### Task objective
Make an exact copy of every entry, leaving the pictures out.

### Data records
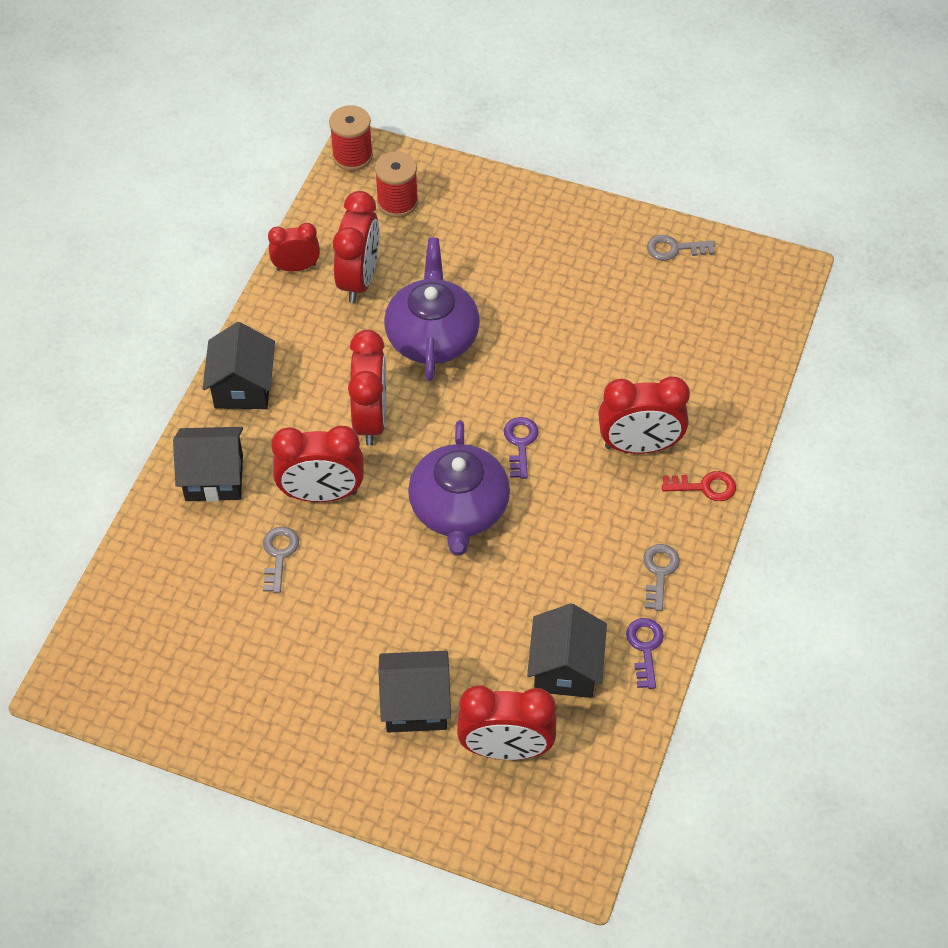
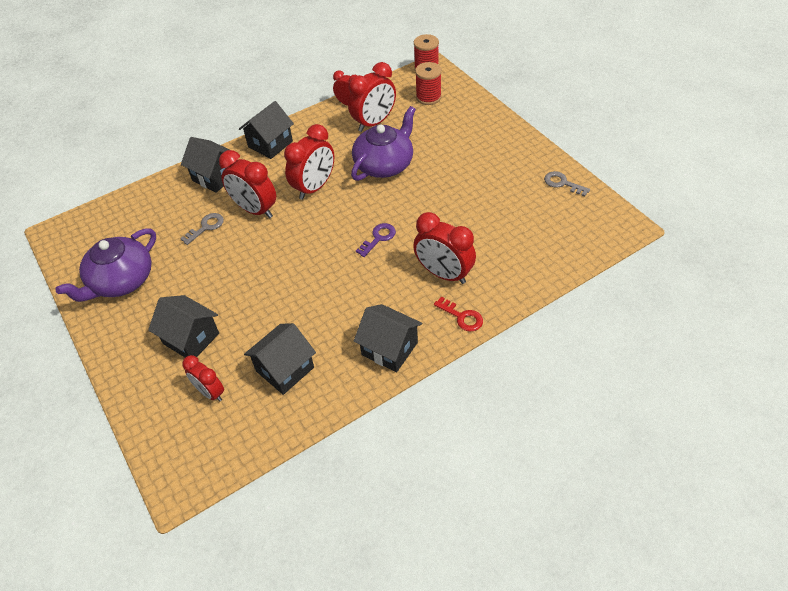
camera: 40 degrees right, 5 degrees down
(459, 509) = (313, 253): purple teapot -> purple teapot (121, 281)
(506, 749) = (210, 392): red clock -> red clock, size x0.61
(645, 647) = (340, 386): purple key -> none
(659, 572) = (389, 348): grey key -> black house

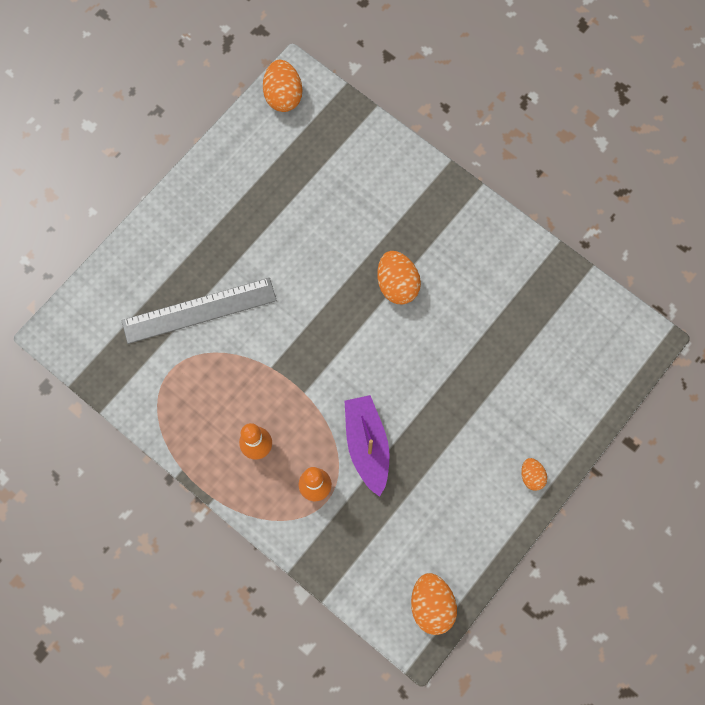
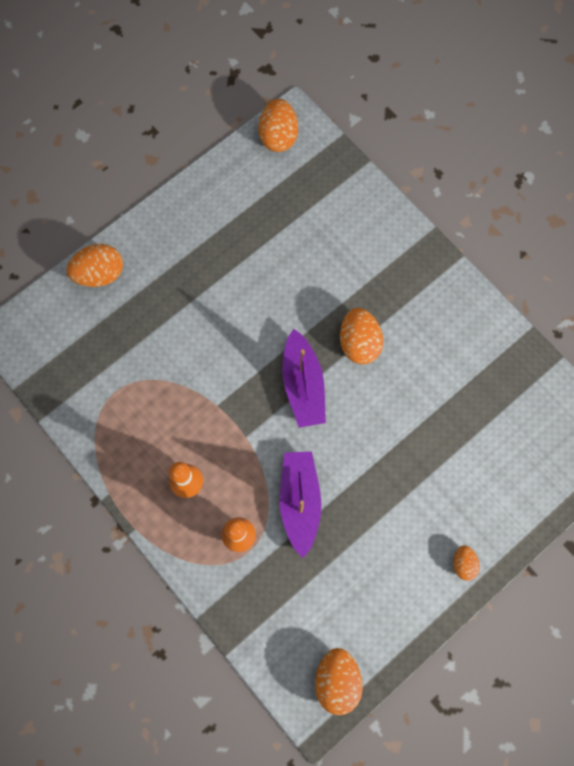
camera: 10 degrees right, 0 degrees up
(133, 259) = (100, 274): none -> orange egg
(199, 310) = (156, 336): grey ruler -> none
(350, 334) = (303, 385): none -> purple boat

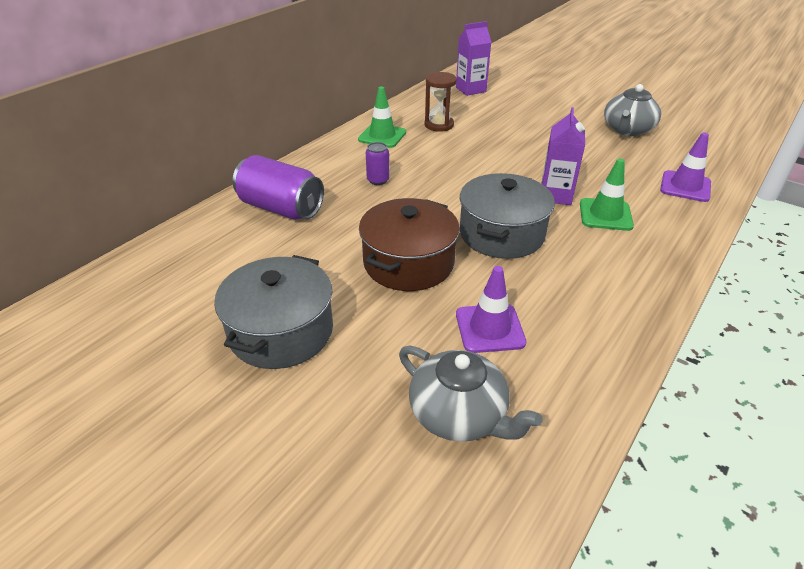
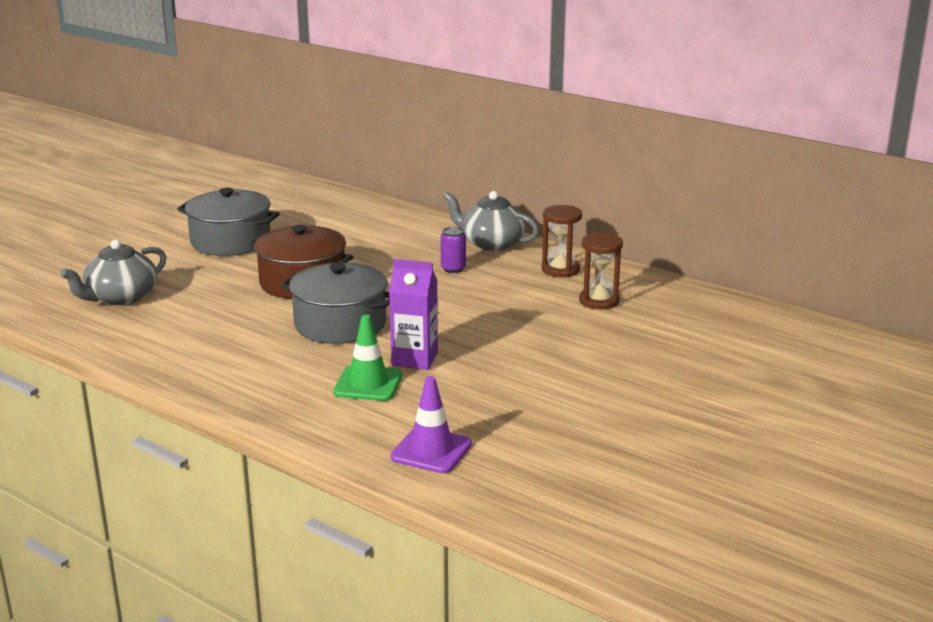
camera: 90 degrees right, 15 degrees down
(281, 208) = (401, 231): purple can -> none
(382, 136) = (560, 270): green traffic cone -> brown hourglass
(470, 89) = (731, 325): purple carton -> none
(489, 328) = (203, 311): purple traffic cone -> none
(627, 130) = (611, 435): grey teapot -> grey teapot (491, 243)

### Solution
camera: 40 degrees right, 5 degrees down
(459, 509) = (313, 253): purple teapot -> purple teapot (121, 281)
(506, 749) = (210, 392): red clock -> red clock, size x0.61
(645, 647) = (340, 386): purple key -> none
(659, 572) = (389, 348): grey key -> black house

camera: 10 degrees right, 0 degrees up
(133, 259) = (100, 274): none -> orange egg
(199, 310) = (156, 336): grey ruler -> none
(350, 334) = (303, 385): none -> purple boat

camera: 90 degrees right, 15 degrees down
(281, 208) = (401, 231): purple can -> none
(382, 136) = (560, 270): green traffic cone -> brown hourglass
(470, 89) = (731, 325): purple carton -> none
(489, 328) = (203, 311): purple traffic cone -> none
(627, 130) = (611, 435): grey teapot -> grey teapot (491, 243)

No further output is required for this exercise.